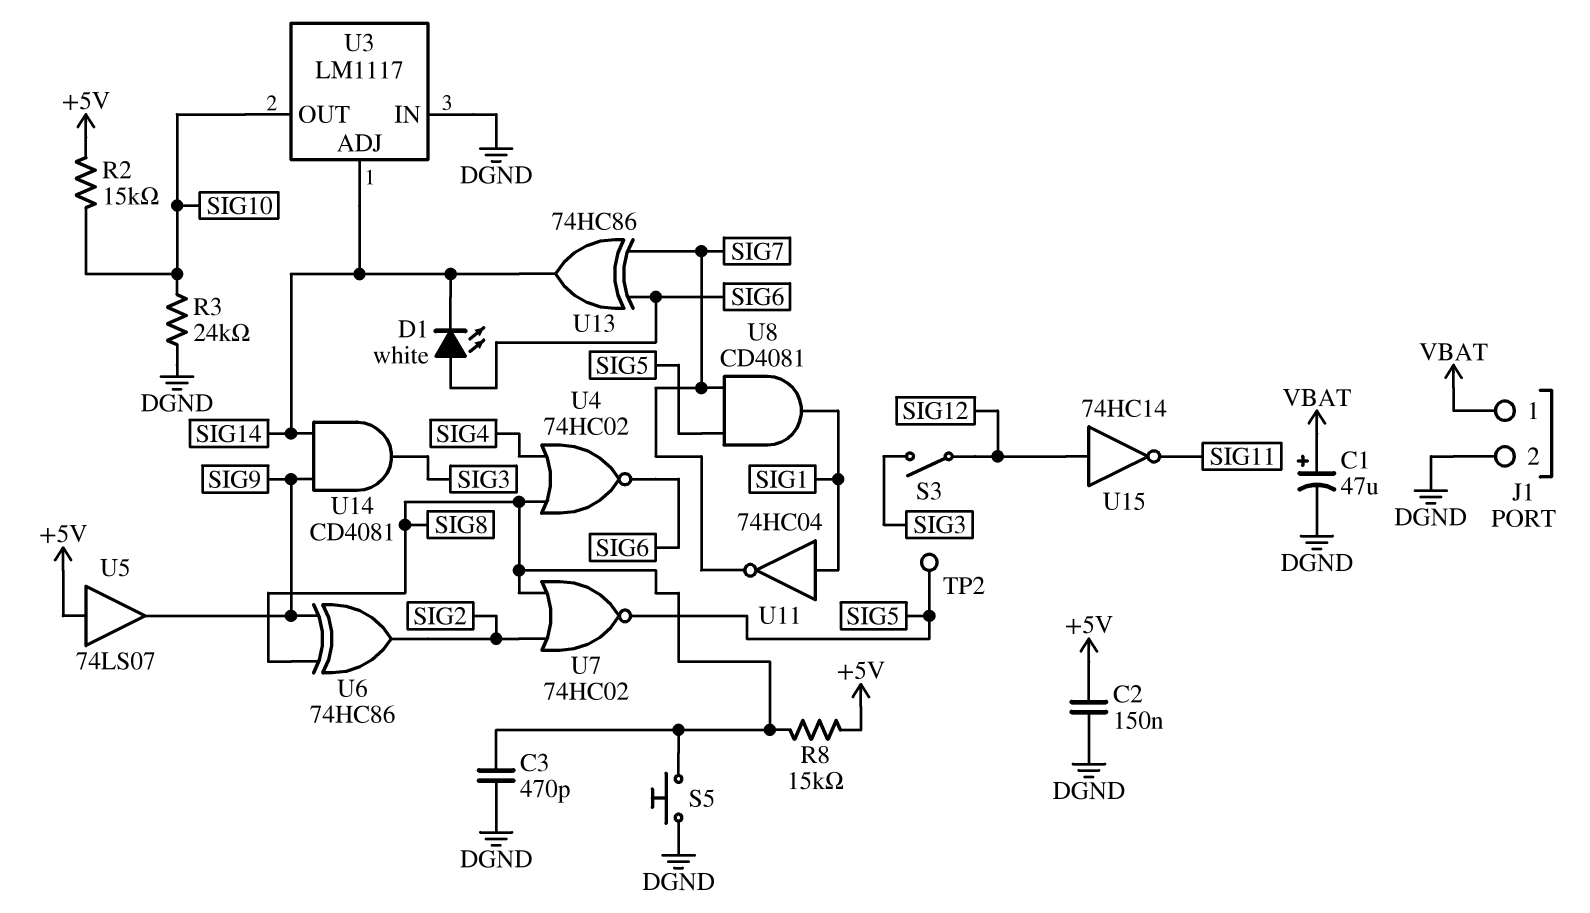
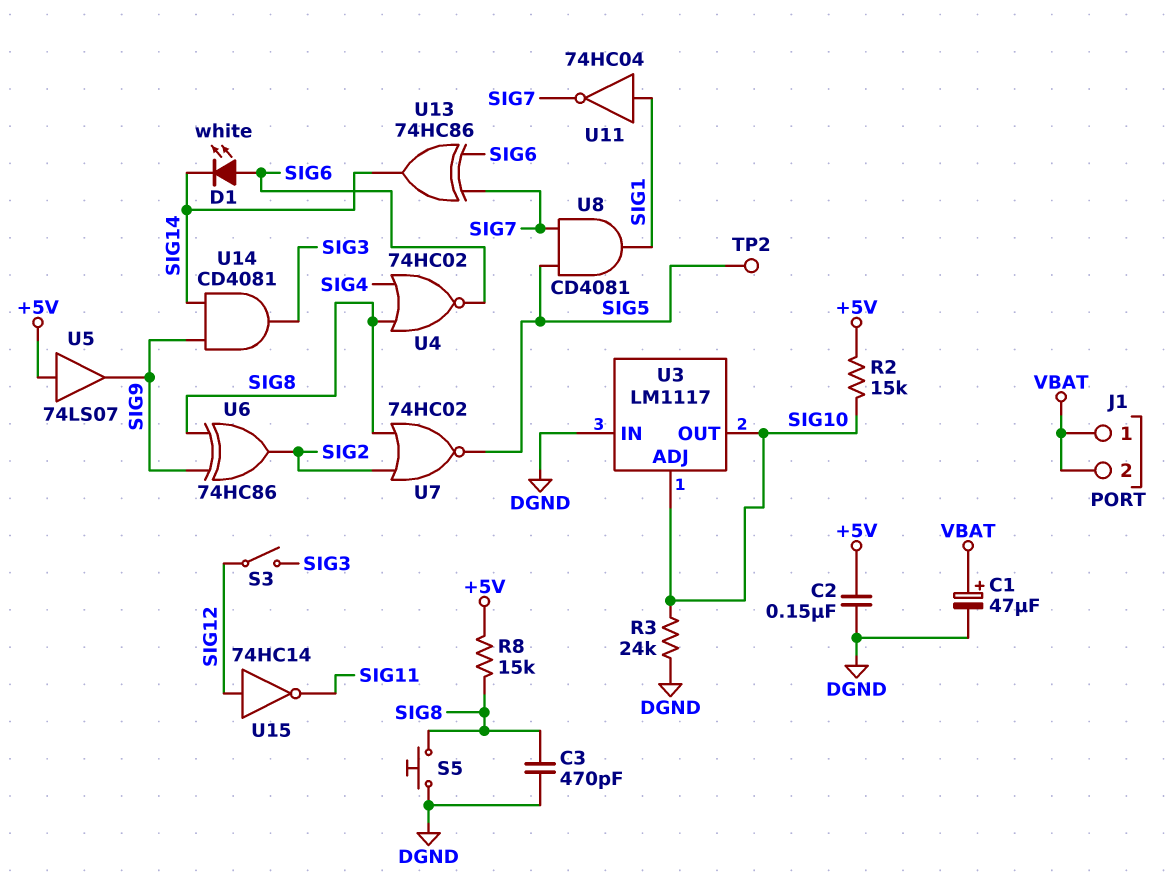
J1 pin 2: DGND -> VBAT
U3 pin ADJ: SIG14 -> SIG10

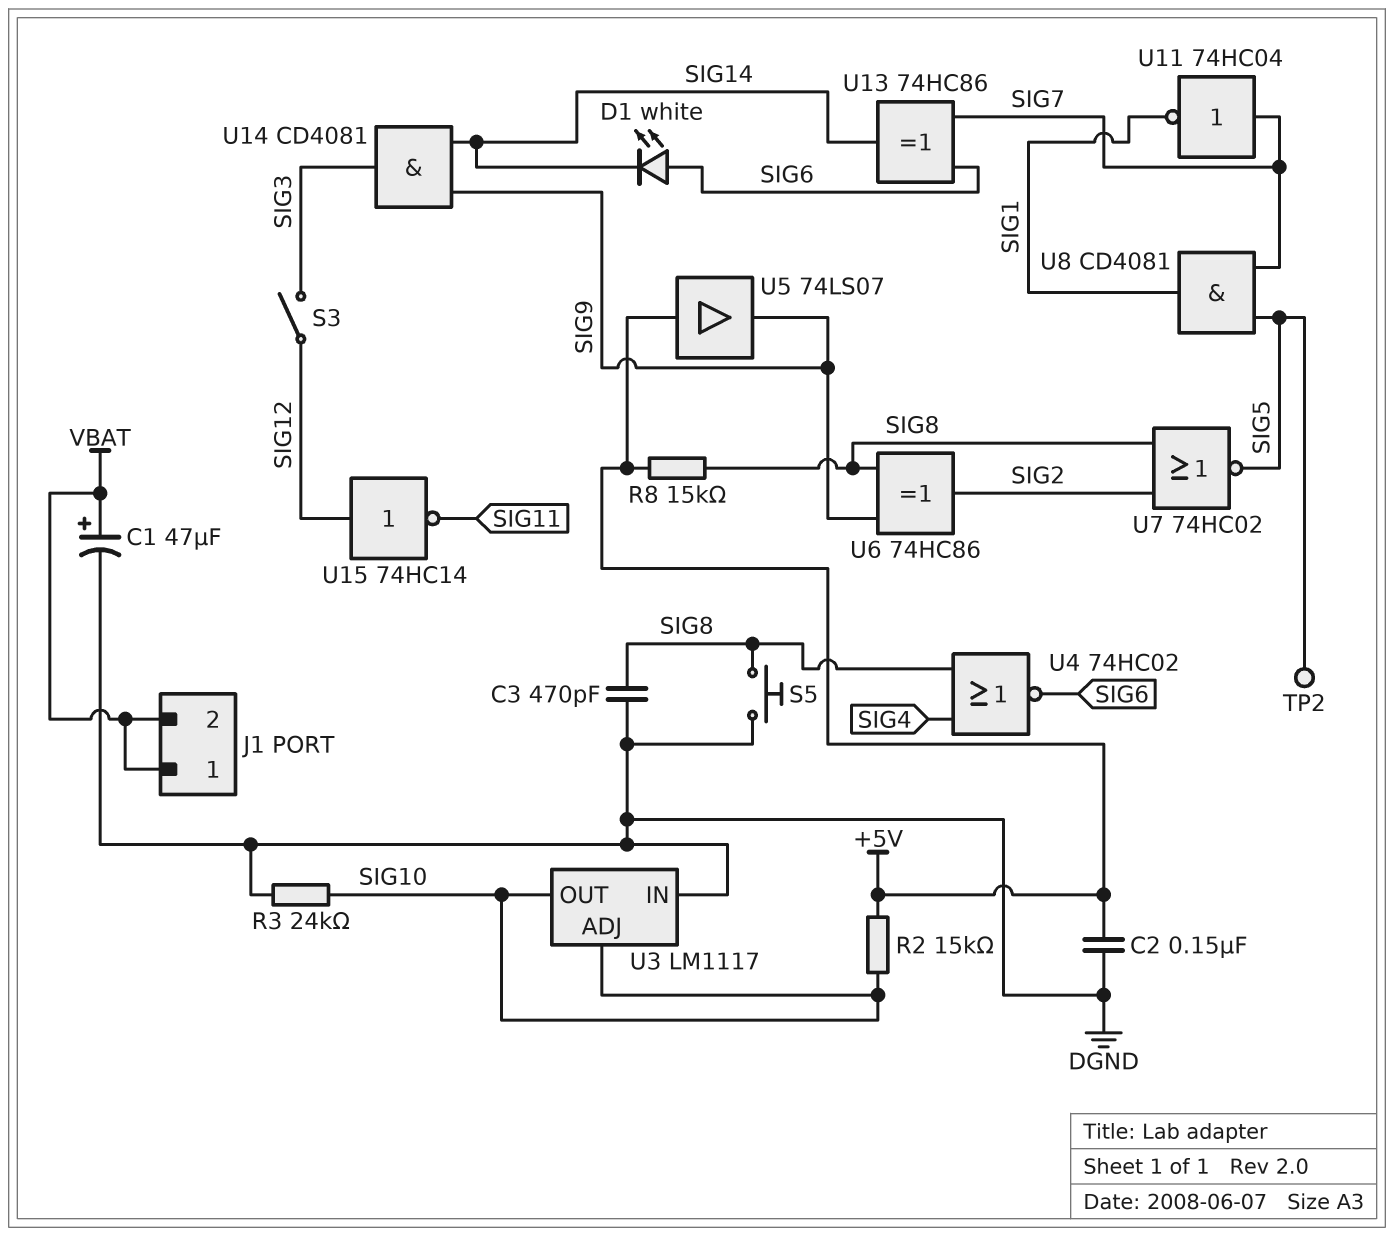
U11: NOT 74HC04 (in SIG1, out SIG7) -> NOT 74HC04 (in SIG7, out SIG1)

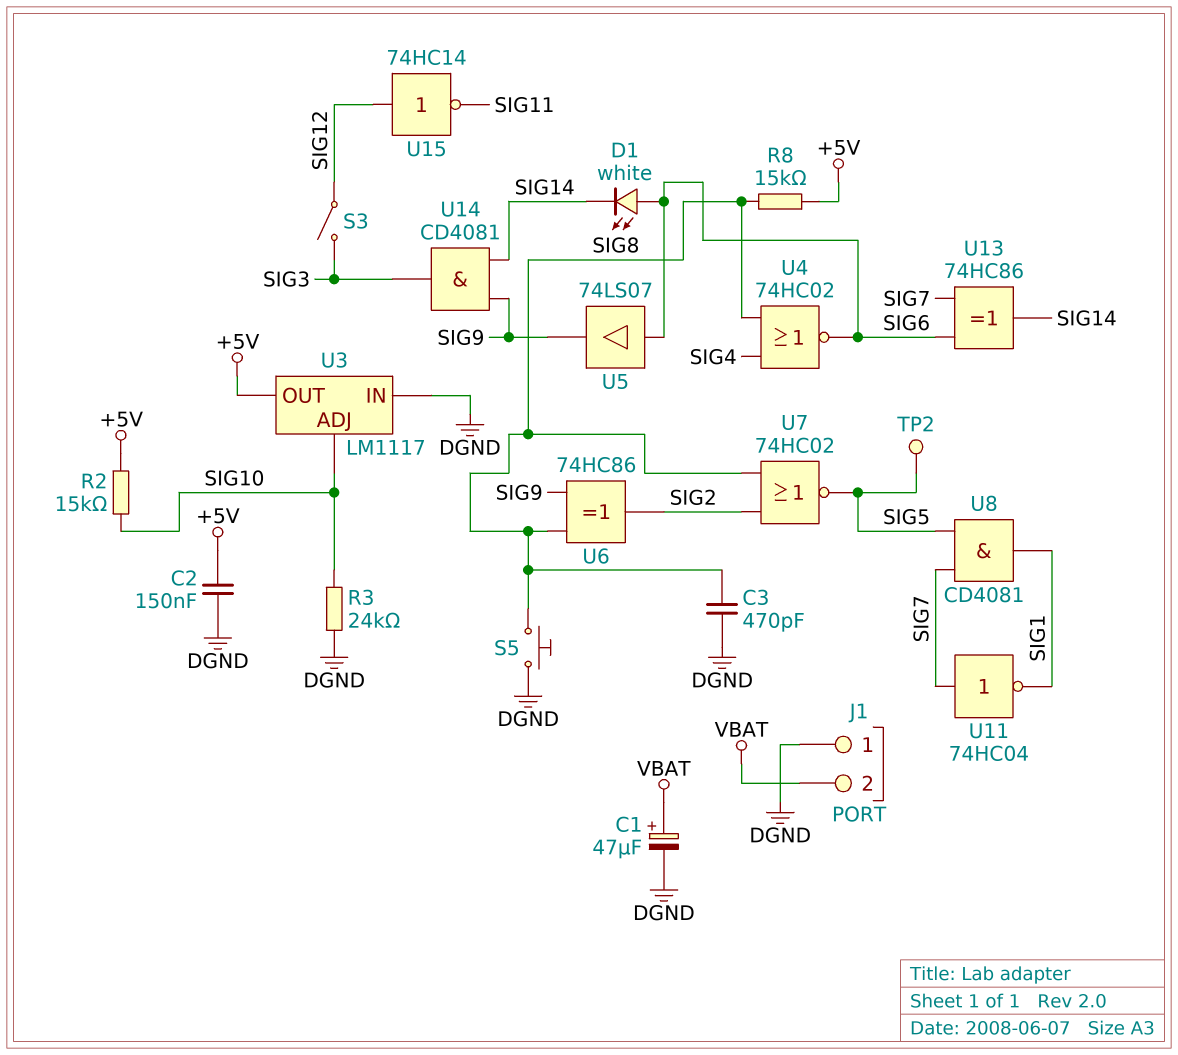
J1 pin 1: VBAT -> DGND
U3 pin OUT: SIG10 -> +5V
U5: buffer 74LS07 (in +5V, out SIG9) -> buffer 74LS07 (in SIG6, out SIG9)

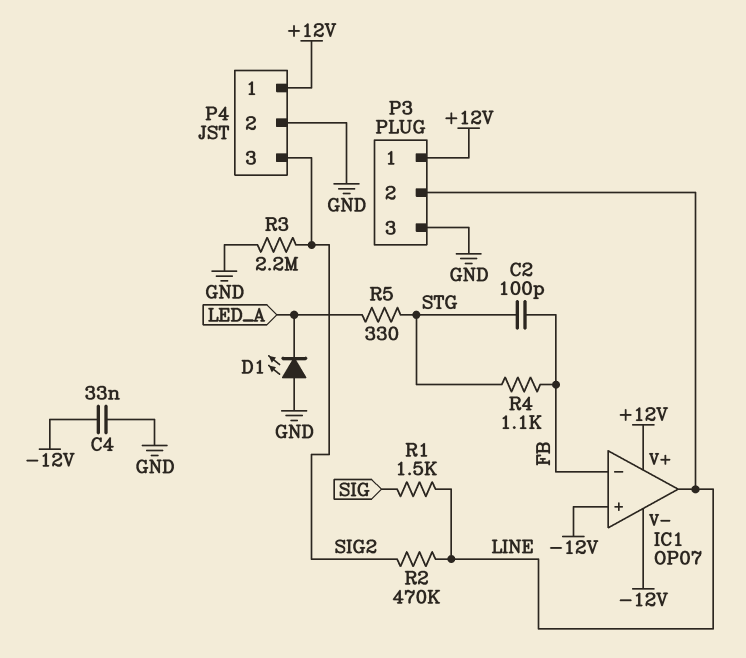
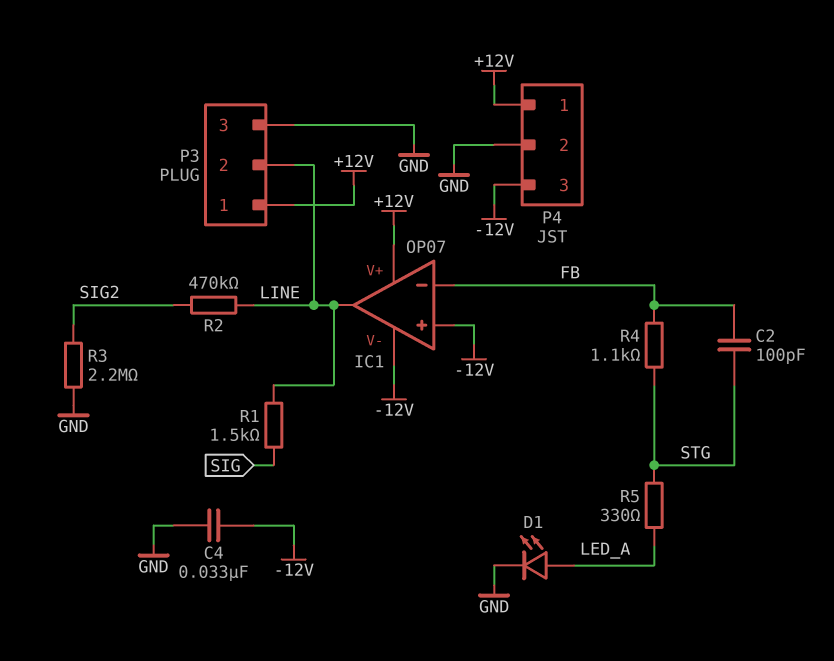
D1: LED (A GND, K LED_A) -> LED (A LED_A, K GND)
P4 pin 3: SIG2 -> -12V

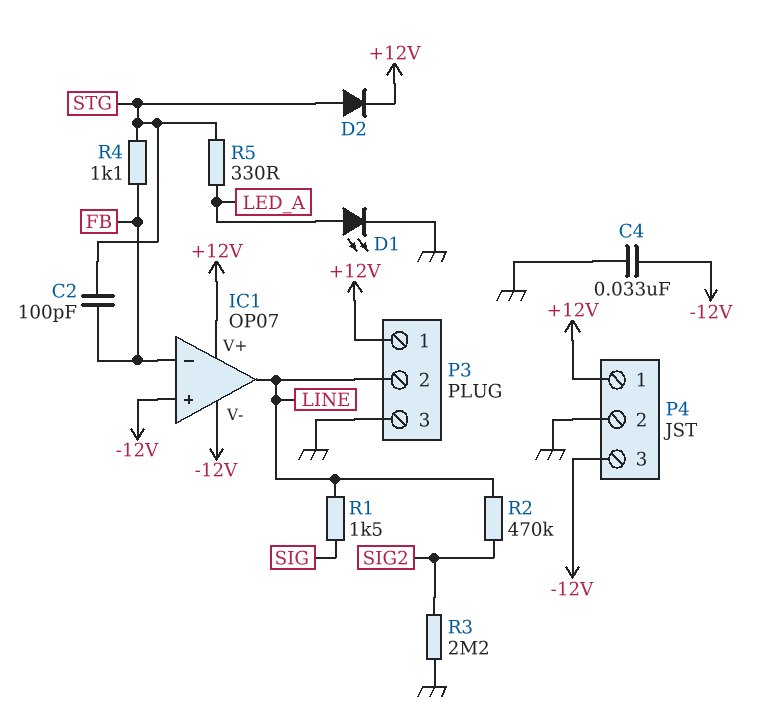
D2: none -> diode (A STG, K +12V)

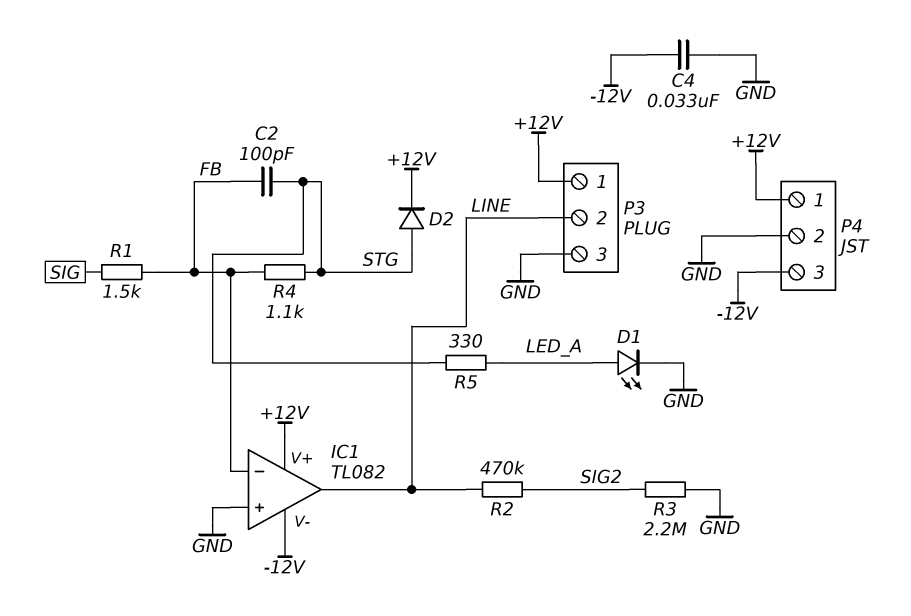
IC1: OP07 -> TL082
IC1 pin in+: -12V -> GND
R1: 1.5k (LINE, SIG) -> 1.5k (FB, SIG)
************
» EXERCISE AIM
What you return should be the exact lines from the one containing "U5: buffer 74LS07" through the end of the listing above, both included, minus any pictures.

» RESPONSE BOX
U5: buffer 74LS07 (in +5V, out SIG9) -> buffer 74LS07 (in SIG6, out SIG9)

D1: LED (A GND, K LED_A) -> LED (A LED_A, K GND)
P4 pin 3: SIG2 -> -12V

D2: none -> diode (A STG, K +12V)

IC1: OP07 -> TL082
IC1 pin in+: -12V -> GND
R1: 1.5k (LINE, SIG) -> 1.5k (FB, SIG)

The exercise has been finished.